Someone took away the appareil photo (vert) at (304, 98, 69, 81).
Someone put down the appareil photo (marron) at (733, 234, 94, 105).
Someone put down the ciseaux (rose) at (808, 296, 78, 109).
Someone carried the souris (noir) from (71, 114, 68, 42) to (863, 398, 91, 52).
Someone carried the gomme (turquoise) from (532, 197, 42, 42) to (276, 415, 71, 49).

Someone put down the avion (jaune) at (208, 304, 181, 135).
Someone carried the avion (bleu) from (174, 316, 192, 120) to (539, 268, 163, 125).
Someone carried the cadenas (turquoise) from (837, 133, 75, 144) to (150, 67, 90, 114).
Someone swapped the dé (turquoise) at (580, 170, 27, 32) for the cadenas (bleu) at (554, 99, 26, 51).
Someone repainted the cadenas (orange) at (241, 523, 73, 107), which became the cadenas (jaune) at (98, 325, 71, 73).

========================================================================

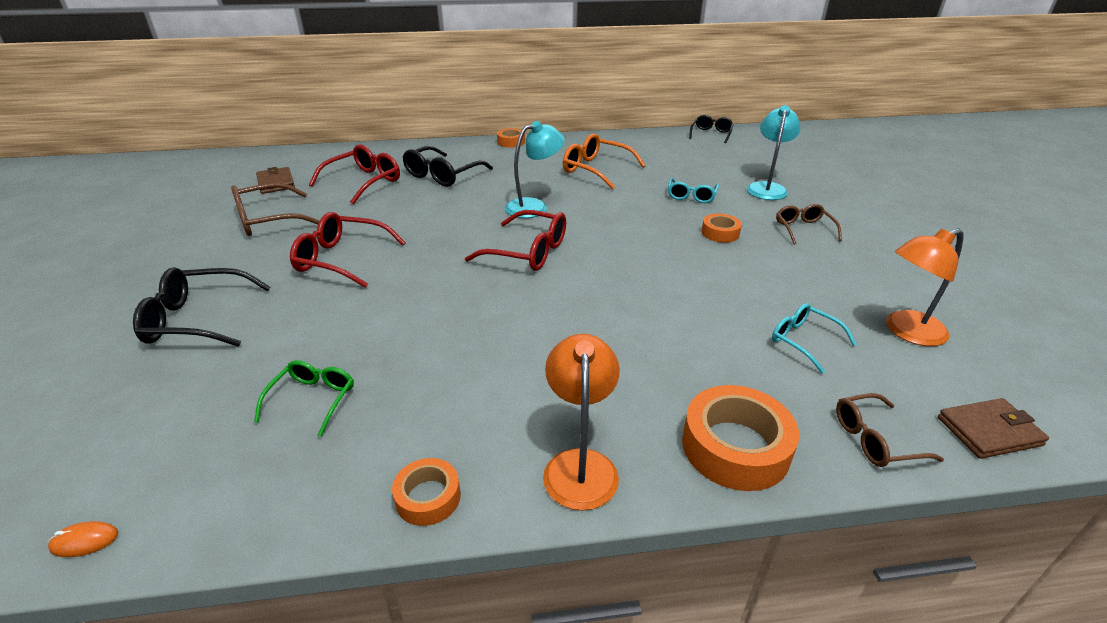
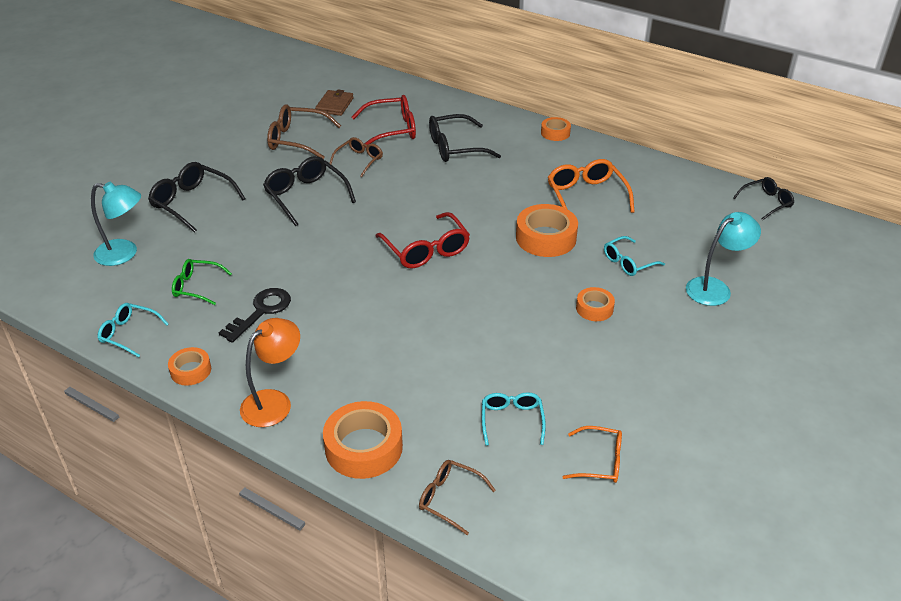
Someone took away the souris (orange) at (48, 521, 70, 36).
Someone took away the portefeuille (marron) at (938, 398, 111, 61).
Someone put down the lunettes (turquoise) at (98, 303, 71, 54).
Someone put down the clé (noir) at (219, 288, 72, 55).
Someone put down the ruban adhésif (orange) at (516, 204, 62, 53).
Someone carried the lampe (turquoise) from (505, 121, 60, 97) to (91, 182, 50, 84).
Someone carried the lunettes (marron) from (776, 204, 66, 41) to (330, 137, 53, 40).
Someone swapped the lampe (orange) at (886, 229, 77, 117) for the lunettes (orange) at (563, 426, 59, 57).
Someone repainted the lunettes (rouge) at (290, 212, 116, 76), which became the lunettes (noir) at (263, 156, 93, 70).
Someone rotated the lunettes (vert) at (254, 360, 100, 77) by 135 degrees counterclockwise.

========================================================================

■ WHAT THIS TASK INVOLVES:
Using the listing above, list every line in which the string "appareil" occurs.

■ RESULT OF THIS TASK:
Someone took away the appareil photo (vert) at (304, 98, 69, 81).
Someone put down the appareil photo (marron) at (733, 234, 94, 105).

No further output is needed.